-- begin --
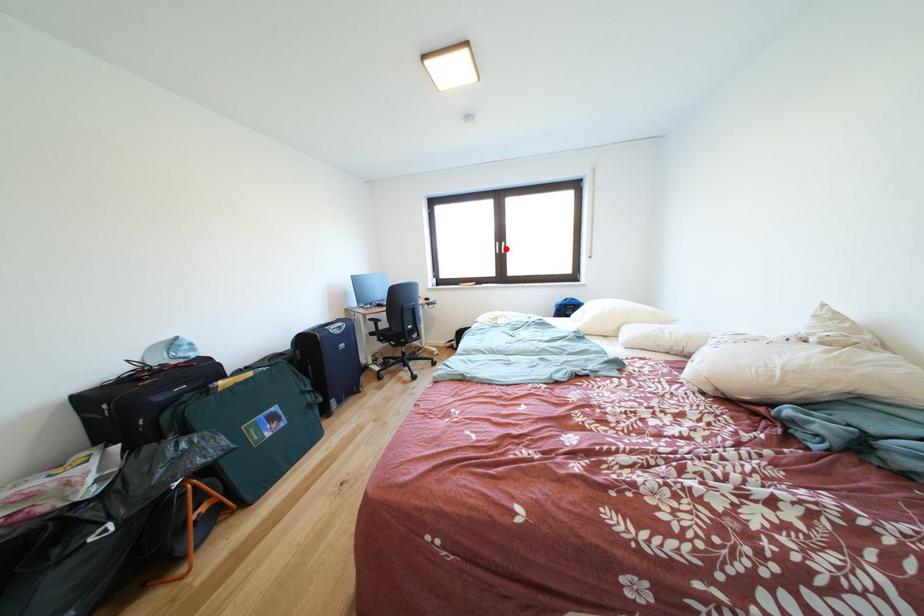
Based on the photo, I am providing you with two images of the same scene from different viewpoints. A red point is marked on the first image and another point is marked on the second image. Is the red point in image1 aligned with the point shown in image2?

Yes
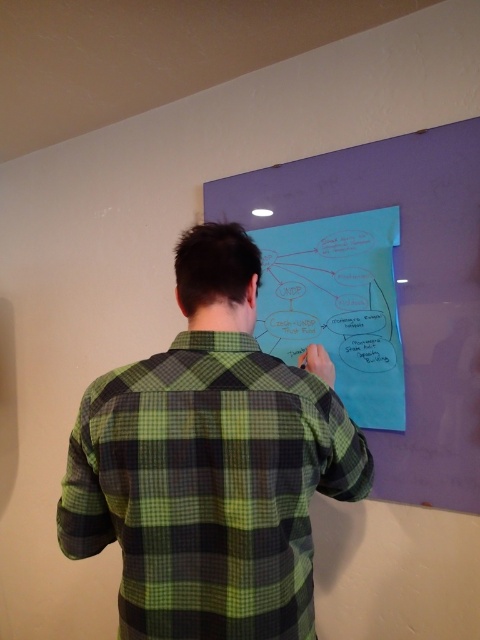
Question: Is blue paperboard at upper center above blue paper at center?

Choices:
 (A) yes
 (B) no

Answer: (A)

Question: Which object is farther from the camera taking this photo?

Choices:
 (A) blue paper at center
 (B) blue paperboard at upper center

Answer: (A)

Question: Which of the following is the farthest from the observer?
-- end --
▶ **WHAT YOU SHOULD DO**:
Retype the rows above without changes, starting at the line holding "Question: Which object" and continuing through the final row, both ends included.

▶ **EXERCISE SOLUTION**:
Question: Which object is farther from the camera taking this photo?

Choices:
 (A) blue paper at center
 (B) blue paperboard at upper center

Answer: (A)

Question: Which of the following is the farthest from the observer?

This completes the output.